§ **Records shown**

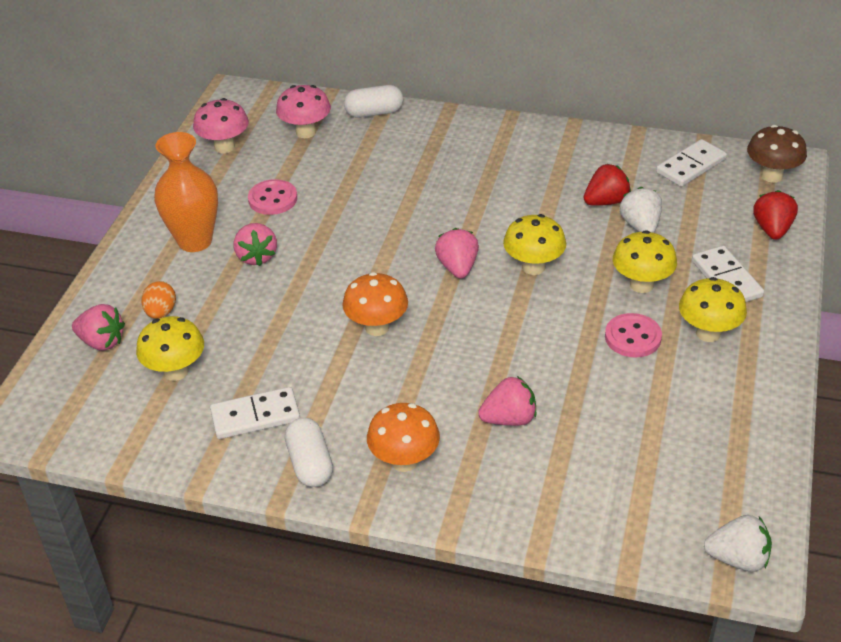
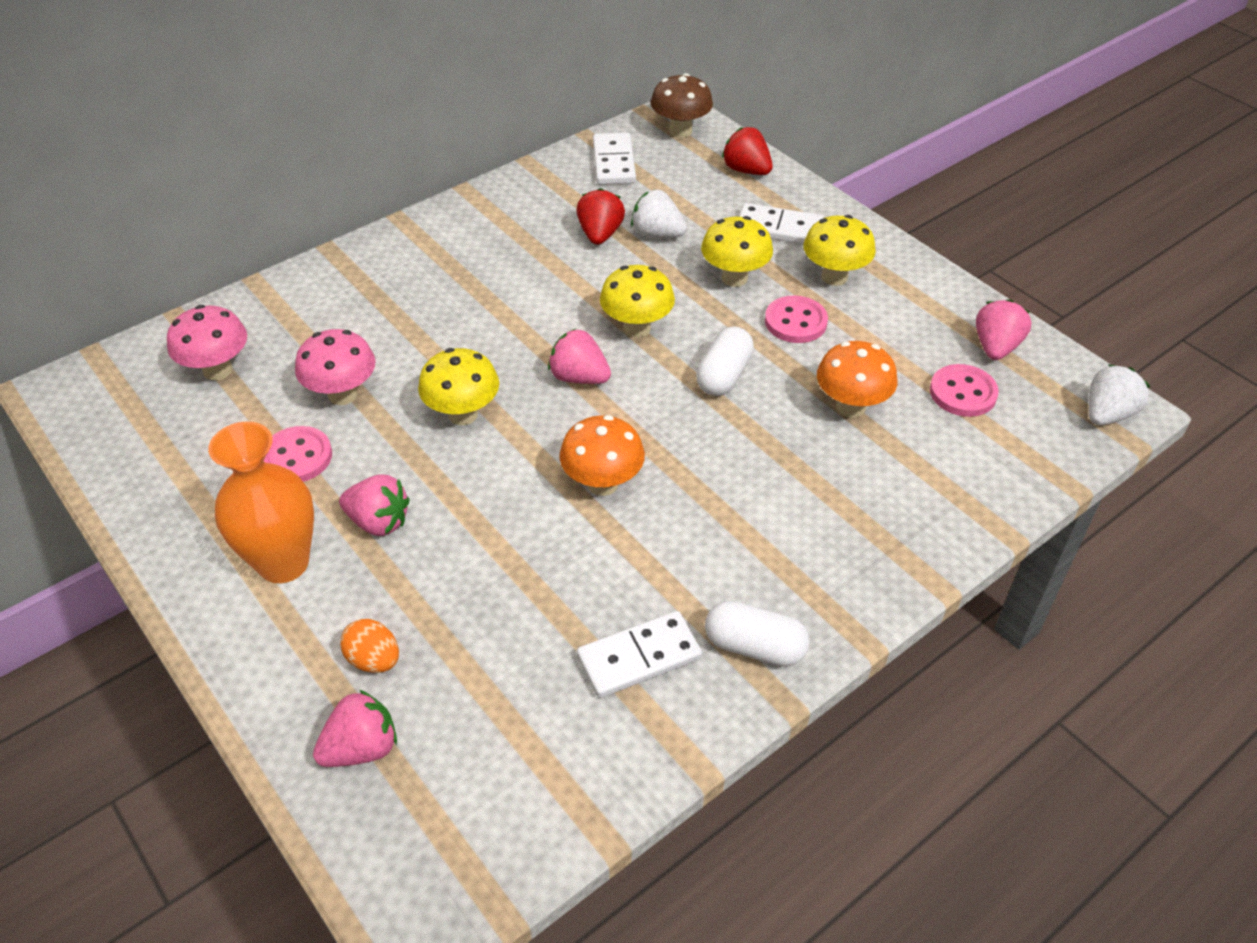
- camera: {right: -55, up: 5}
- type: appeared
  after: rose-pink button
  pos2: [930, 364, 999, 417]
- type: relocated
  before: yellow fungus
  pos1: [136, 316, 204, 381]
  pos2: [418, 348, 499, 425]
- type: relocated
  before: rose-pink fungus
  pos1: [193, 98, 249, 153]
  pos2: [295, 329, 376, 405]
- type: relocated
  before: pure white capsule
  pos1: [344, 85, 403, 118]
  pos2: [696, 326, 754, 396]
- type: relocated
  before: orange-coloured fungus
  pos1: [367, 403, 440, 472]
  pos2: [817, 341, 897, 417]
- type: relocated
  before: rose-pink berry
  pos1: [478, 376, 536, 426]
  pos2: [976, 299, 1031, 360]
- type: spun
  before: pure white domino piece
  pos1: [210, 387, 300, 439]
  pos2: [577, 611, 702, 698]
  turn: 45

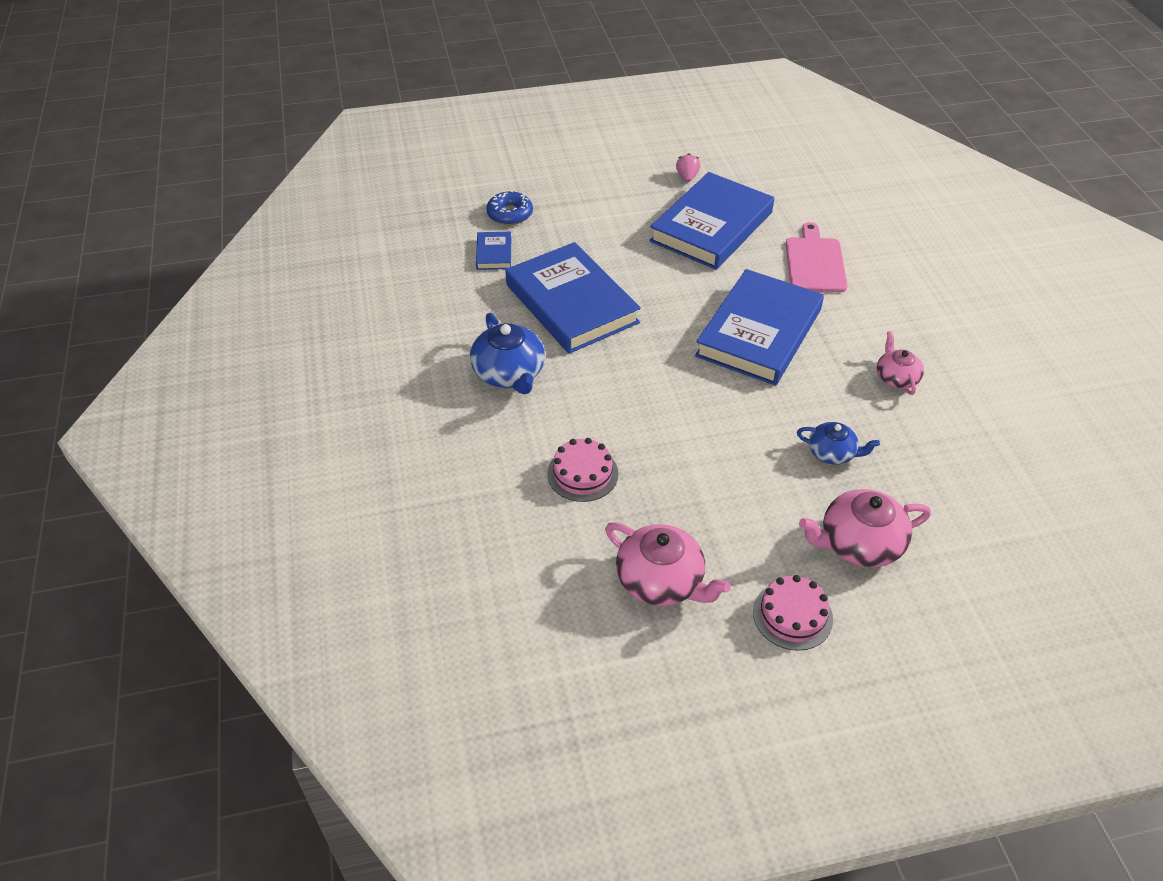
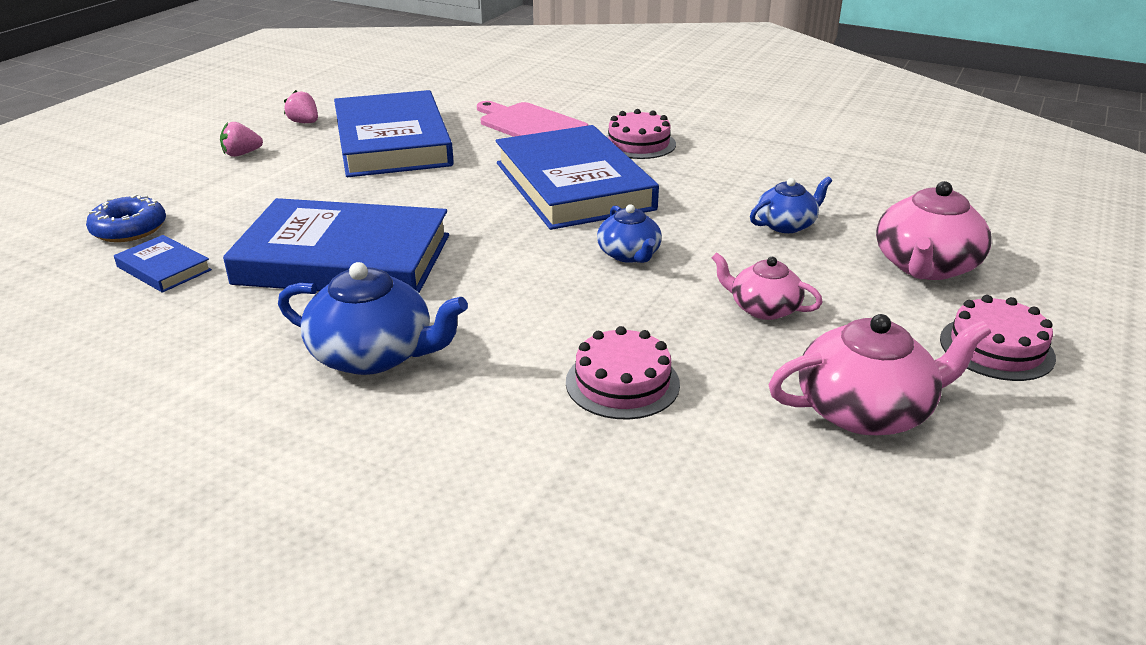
- camera: {right: -50, up: -15}
- type: appeared
  after: rose-pink berry
  pos2: [220, 122, 263, 157]
- type: appeared
  after: cobalt teapot
  pos2: [597, 204, 662, 263]
- type: appeared
  after: rose-pink cake
  pos2: [606, 109, 676, 159]
- type: relocated
  before: rose-pink teapot
  pos1: [877, 331, 924, 395]
  pos2: [711, 252, 823, 320]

§ **Your objective**
Omit all pictures while transcribing the entries verbatim.

§ **Output of the exercise**
- camera: {right: -55, up: 5}
- type: appeared
  after: rose-pink button
  pos2: [930, 364, 999, 417]
- type: relocated
  before: yellow fungus
  pos1: [136, 316, 204, 381]
  pos2: [418, 348, 499, 425]
- type: relocated
  before: rose-pink fungus
  pos1: [193, 98, 249, 153]
  pos2: [295, 329, 376, 405]
- type: relocated
  before: pure white capsule
  pos1: [344, 85, 403, 118]
  pos2: [696, 326, 754, 396]
- type: relocated
  before: orange-coloured fungus
  pos1: [367, 403, 440, 472]
  pos2: [817, 341, 897, 417]
- type: relocated
  before: rose-pink berry
  pos1: [478, 376, 536, 426]
  pos2: [976, 299, 1031, 360]
- type: spun
  before: pure white domino piece
  pos1: [210, 387, 300, 439]
  pos2: [577, 611, 702, 698]
  turn: 45

- camera: {right: -50, up: -15}
- type: appeared
  after: rose-pink berry
  pos2: [220, 122, 263, 157]
- type: appeared
  after: cobalt teapot
  pos2: [597, 204, 662, 263]
- type: appeared
  after: rose-pink cake
  pos2: [606, 109, 676, 159]
- type: relocated
  before: rose-pink teapot
  pos1: [877, 331, 924, 395]
  pos2: [711, 252, 823, 320]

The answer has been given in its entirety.